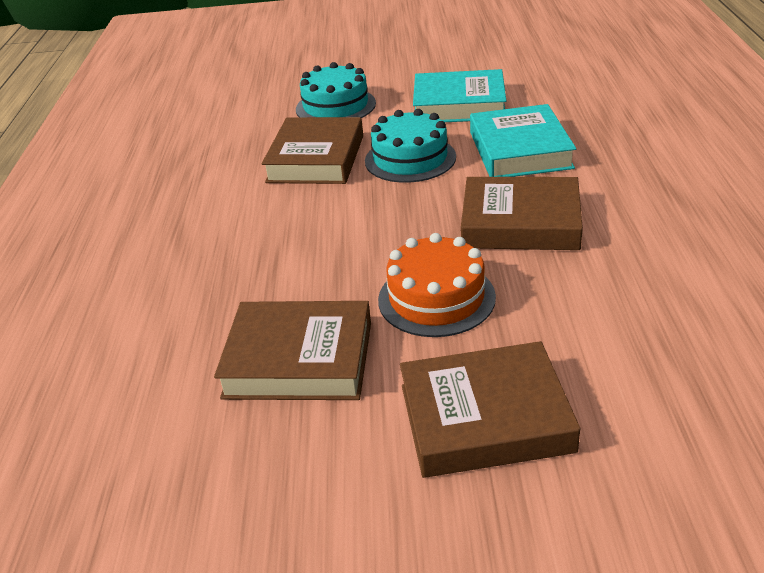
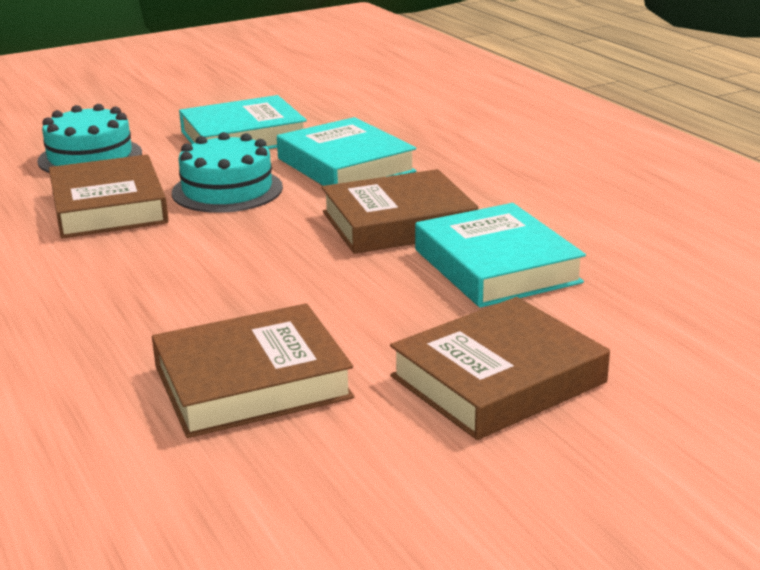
camera: 30 degrees left, 10 degrees down
(436, 298) = (363, 299): orange cake -> none
(571, 291) = (496, 266): none -> turquoise book

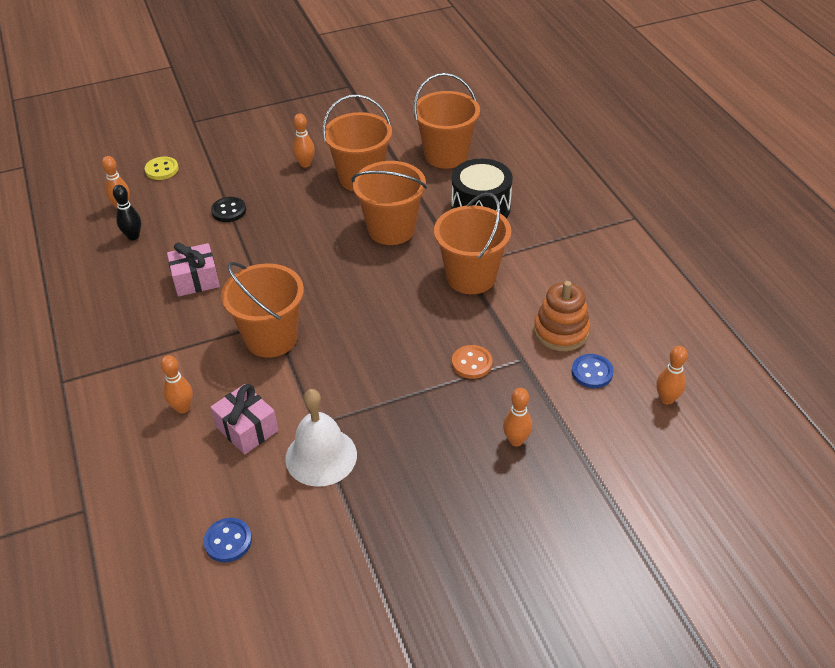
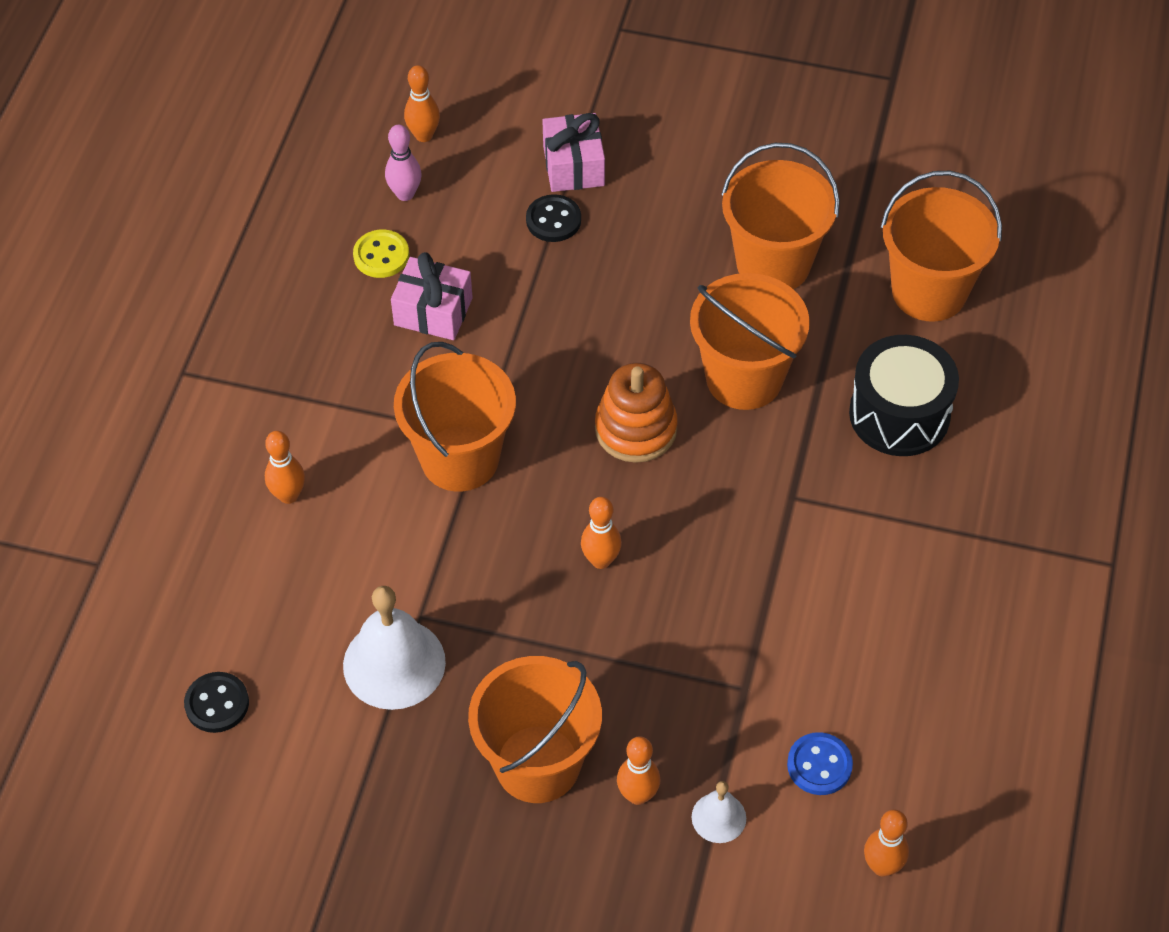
camera: 35 degrees right, 10 degrees up
(133, 236) = (405, 194): black bowling pin -> pink bowling pin
(162, 169) = (517, 97): yellow button -> yellow button (381, 255)
(228, 541) = (217, 704): blue button -> black button
(247, 429) = (339, 571): pink gift -> pink gift (573, 166)
(305, 164) = (715, 195): orange bowling pin -> orange bowling pin (601, 560)
(471, 277) = (787, 521): orange bucket -> orange bucket (537, 764)
(472, 363) = (676, 652): orange button -> none
(561, 331) = (834, 680): orange stacking toy -> orange stacking toy (636, 429)
(567, 426) = (718, 817): none -> white bell

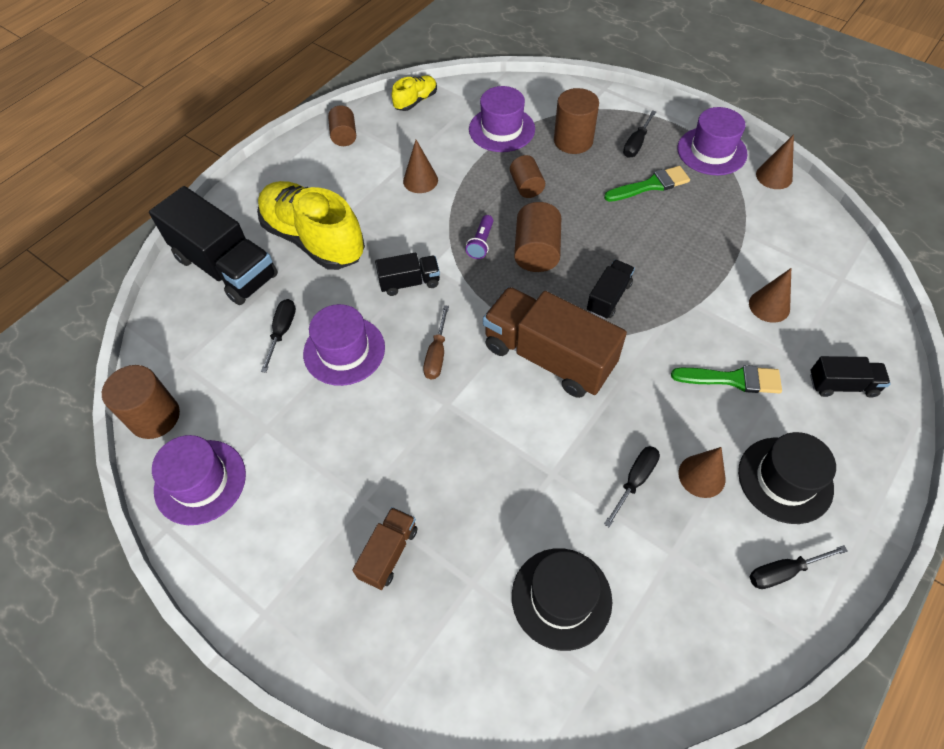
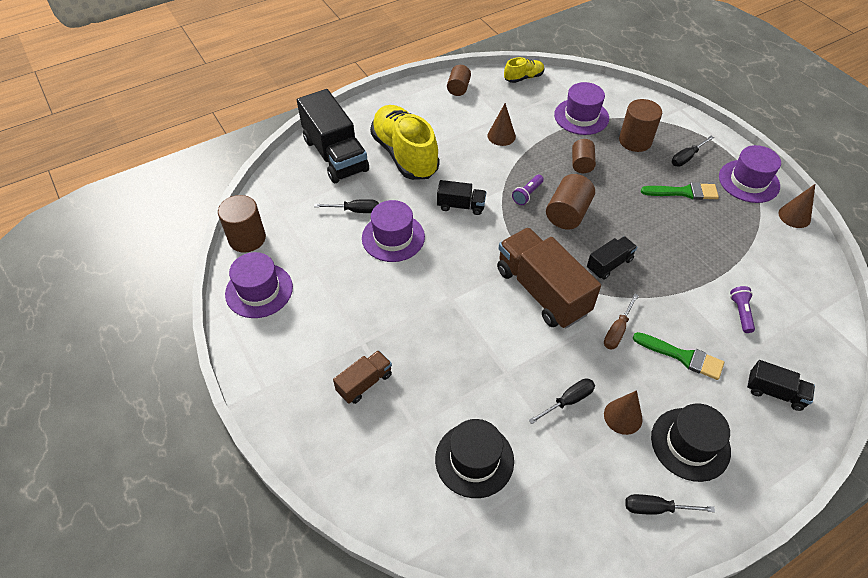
camera: 20 degrees right, 5 degrees down
(282, 331) = (355, 210): black screwdriver -> black screwdriver turned 60 degrees clockwise
(437, 354) = (458, 262): brown screwdriver -> brown screwdriver (617, 331)
(769, 306) = (740, 313): brown cone -> purple flashlight

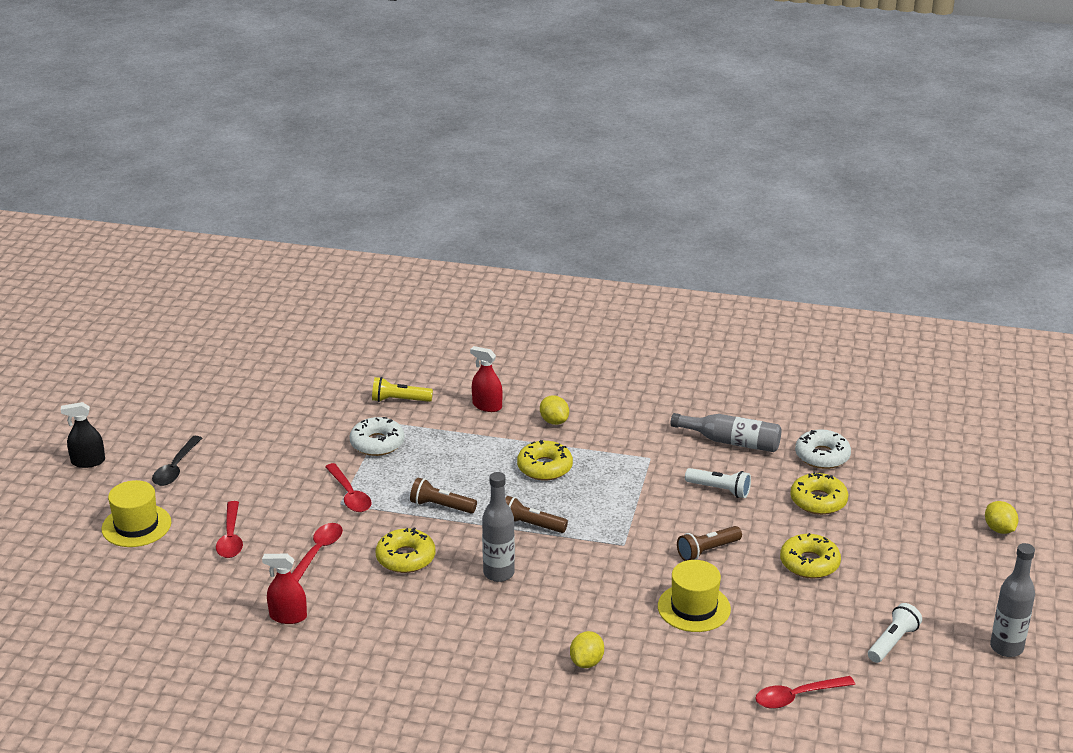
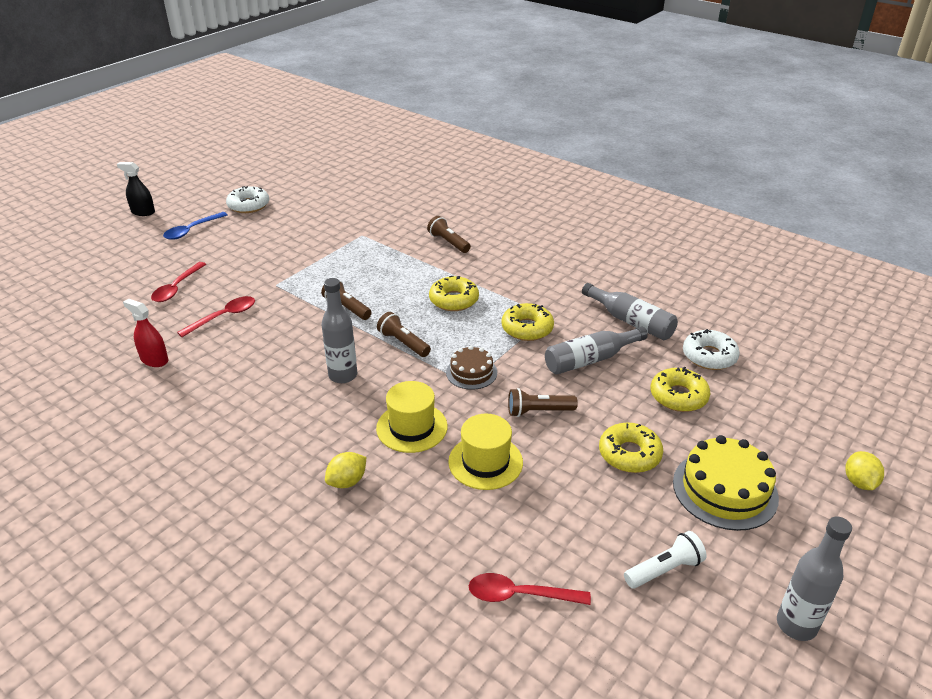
camera: 25 degrees right, 5 degrees up
(136, 526) = (126, 262): yellow hat -> yellow hat (412, 427)
(176, 468) = (192, 230): black spoon -> blue spoon
(349, 495) = (288, 280): red spoon -> none
(377, 443) = (343, 249): white donut -> white donut (248, 205)
(399, 400) = (387, 223): yellow flashlight -> none
(405, 558) = (283, 340): yellow donut -> yellow donut (527, 328)
(487, 406) = (448, 242): red spray bottle -> brown flashlight
(554, 421) = (491, 267): yellow lemon -> none
(619, 534) = (471, 372): none -> brown cake
(719, 490) = (590, 359): white flashlight -> grey bottle
(902, 568) = (725, 489): none -> yellow cake

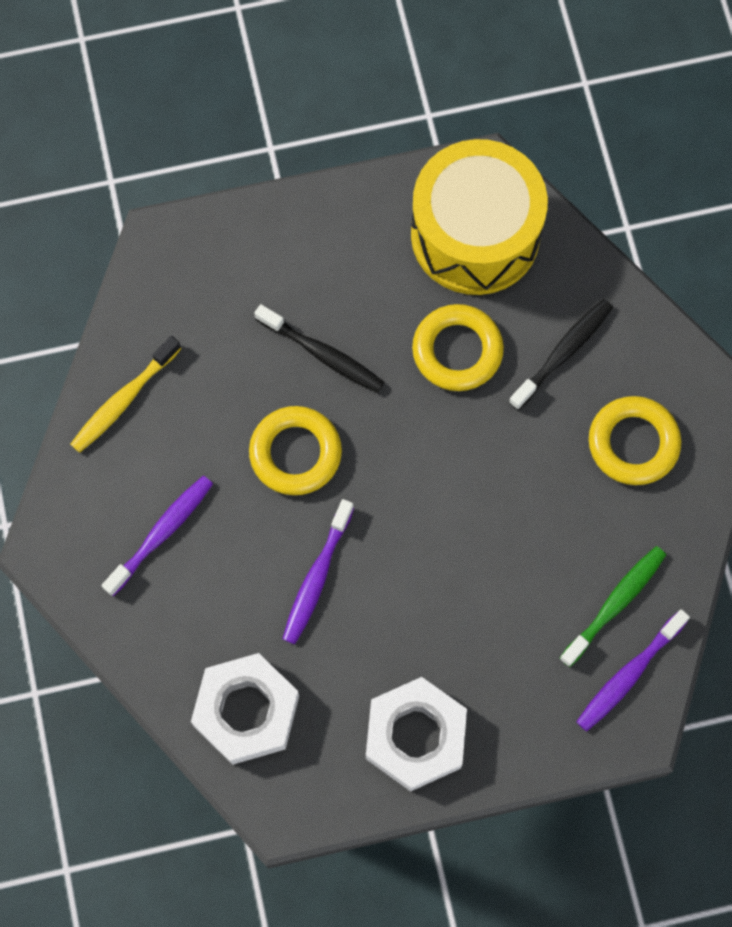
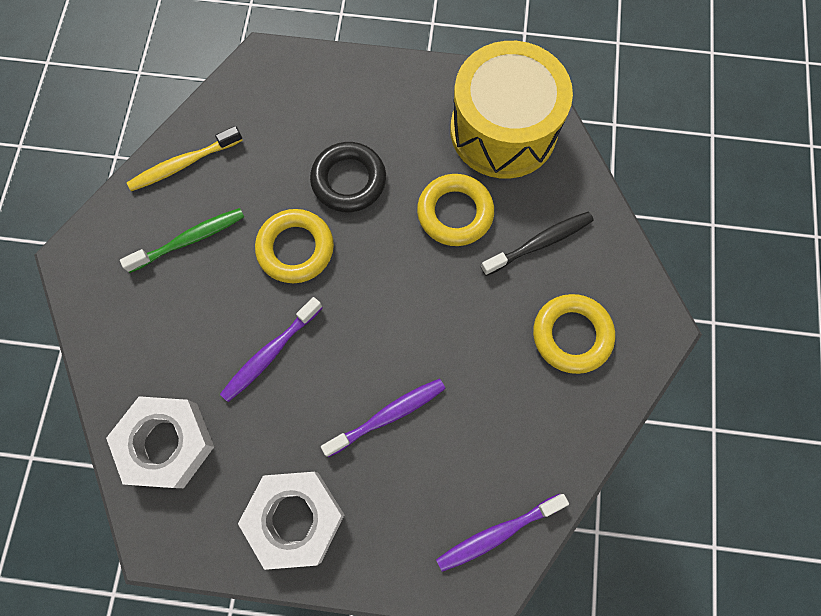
camera: 20 degrees right, 0 degrees up
(161, 533) = (165, 275): purple toothbrush -> purple toothbrush (388, 415)
(322, 354) = (348, 180): black toothbrush -> black ring
(615, 604) = (508, 466): green toothbrush -> green toothbrush (190, 240)

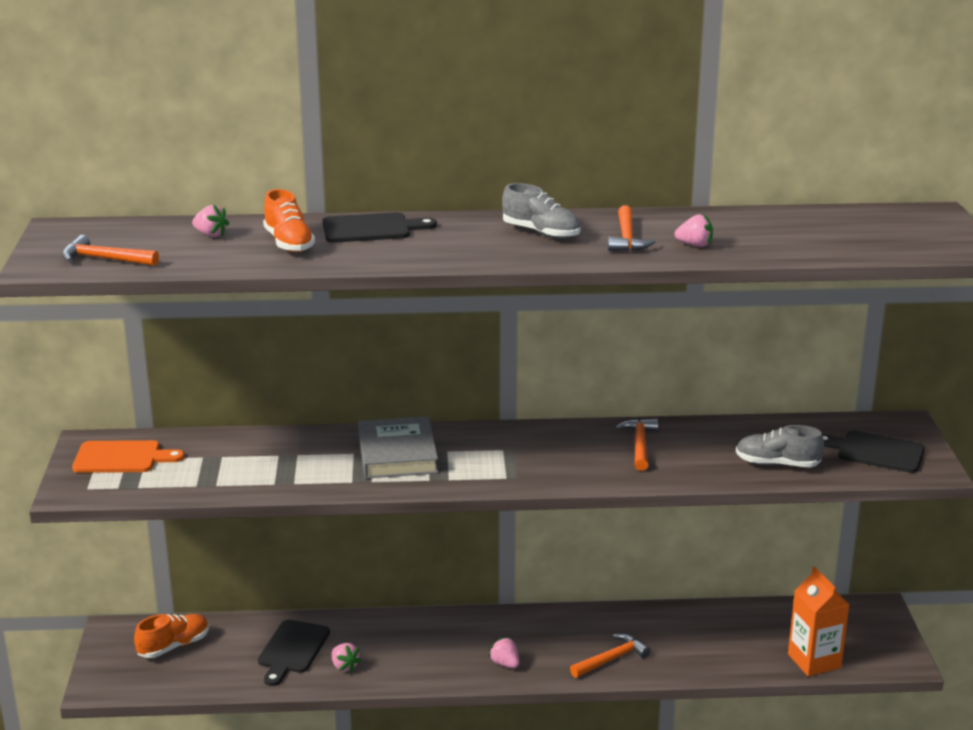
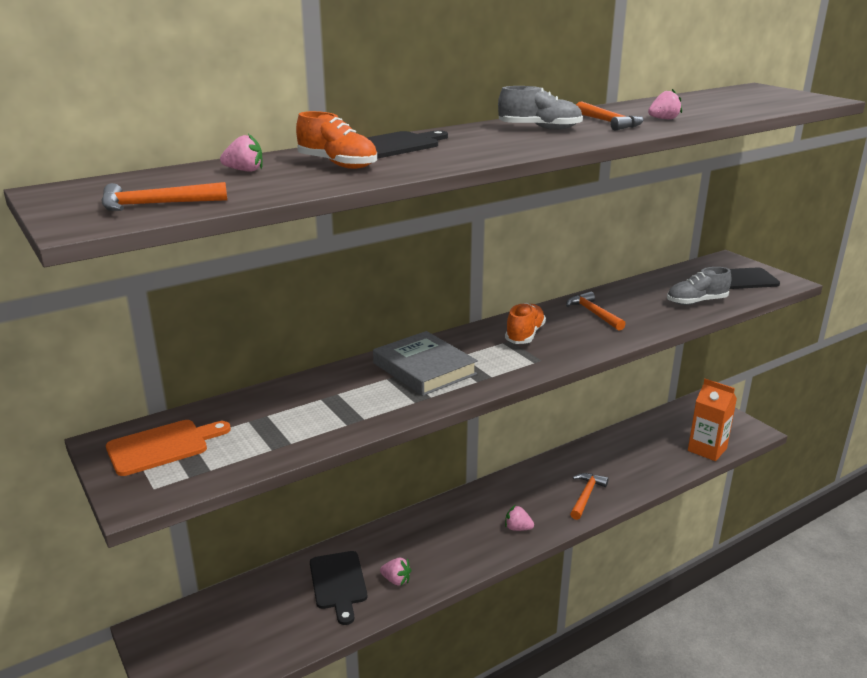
camera: 30 degrees left, 0 degrees up
(174, 646) = (224, 623): orange shoe -> orange shoe (524, 335)

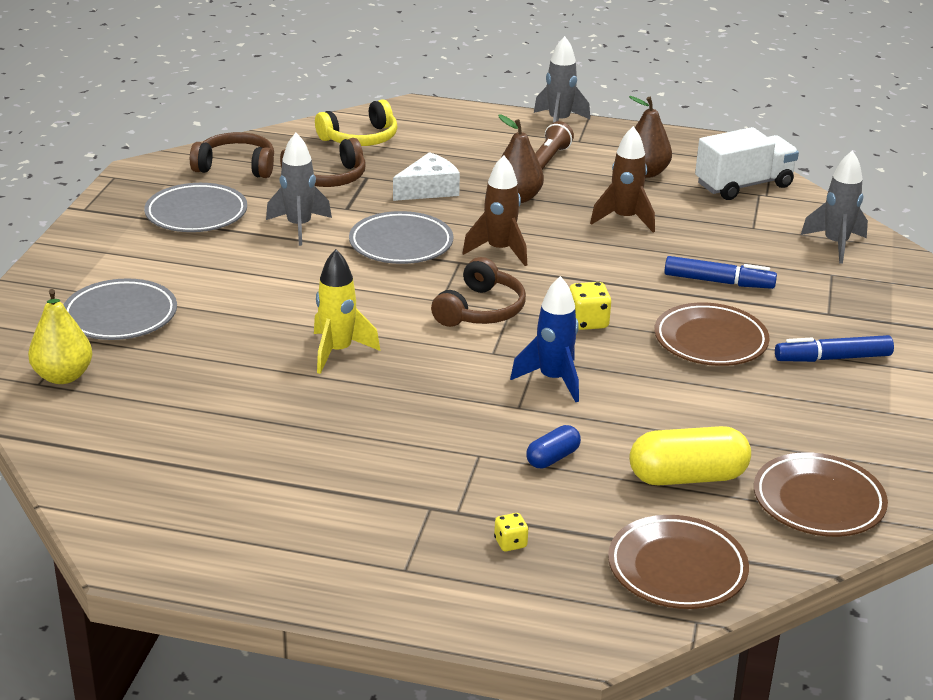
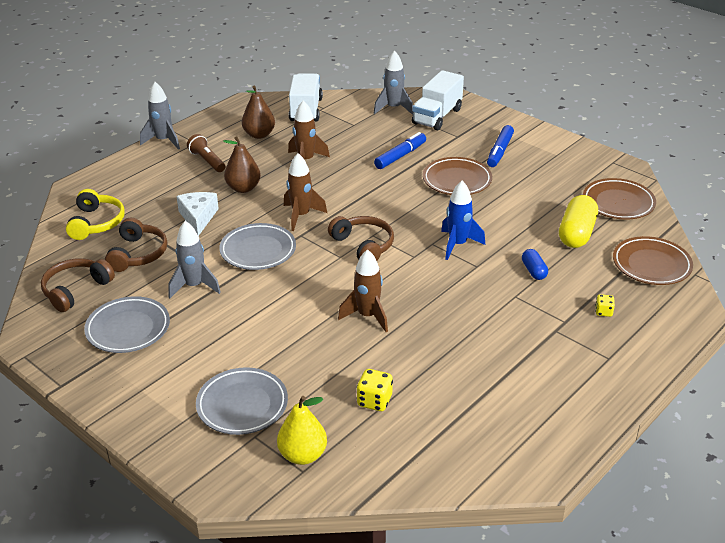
camera: 60 degrees left, 5 degrees up
(338, 352) = (367, 316): yellow rocket -> brown rocket
(587, 322) = (407, 212): yellow dice -> yellow dice (374, 401)
(861, 283) = (437, 116): none -> white truck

::::

Please write the material out again exactly as shown above, minus any pictures.

◆ Response ◆
camera: 30 degrees left, 10 degrees down
(436, 298) = (363, 299): orange cake -> none
(571, 291) = (496, 266): none -> turquoise book

camera: 35 degrees right, 10 degrees up
(133, 236) = (405, 194): black bowling pin -> pink bowling pin
(162, 169) = (517, 97): yellow button -> yellow button (381, 255)
(228, 541) = (217, 704): blue button -> black button
(247, 429) = (339, 571): pink gift -> pink gift (573, 166)
(305, 164) = (715, 195): orange bowling pin -> orange bowling pin (601, 560)
(471, 277) = (787, 521): orange bucket -> orange bucket (537, 764)
(472, 363) = (676, 652): orange button -> none
(561, 331) = (834, 680): orange stacking toy -> orange stacking toy (636, 429)
(567, 426) = (718, 817): none -> white bell

camera: 20 degrees right, 5 degrees down
(282, 331) = (355, 210): black screwdriver -> black screwdriver turned 60 degrees clockwise
(437, 354) = (458, 262): brown screwdriver -> brown screwdriver (617, 331)
(769, 306) = (740, 313): brown cone -> purple flashlight

camera: 25 degrees right, 5 degrees up
(136, 526) = (126, 262): yellow hat -> yellow hat (412, 427)
(176, 468) = (192, 230): black spoon -> blue spoon
(349, 495) = (288, 280): red spoon -> none
(377, 443) = (343, 249): white donut -> white donut (248, 205)
(399, 400) = (387, 223): yellow flashlight -> none
(405, 558) = (283, 340): yellow donut -> yellow donut (527, 328)
(487, 406) = (448, 242): red spray bottle -> brown flashlight
(554, 421) = (491, 267): yellow lemon -> none
(619, 534) = (471, 372): none -> brown cake
(719, 490) = (590, 359): white flashlight -> grey bottle
(902, 568) = (725, 489): none -> yellow cake

camera: 20 degrees right, 0 degrees up
(161, 533) = (165, 275): purple toothbrush -> purple toothbrush (388, 415)
(322, 354) = (348, 180): black toothbrush -> black ring
(615, 604) = (508, 466): green toothbrush -> green toothbrush (190, 240)

camera: 30 degrees left, 0 degrees up
(174, 646) = (224, 623): orange shoe -> orange shoe (524, 335)

camera: 60 degrees left, 5 degrees up
(338, 352) = (367, 316): yellow rocket -> brown rocket
(587, 322) = (407, 212): yellow dice -> yellow dice (374, 401)
(861, 283) = (437, 116): none -> white truck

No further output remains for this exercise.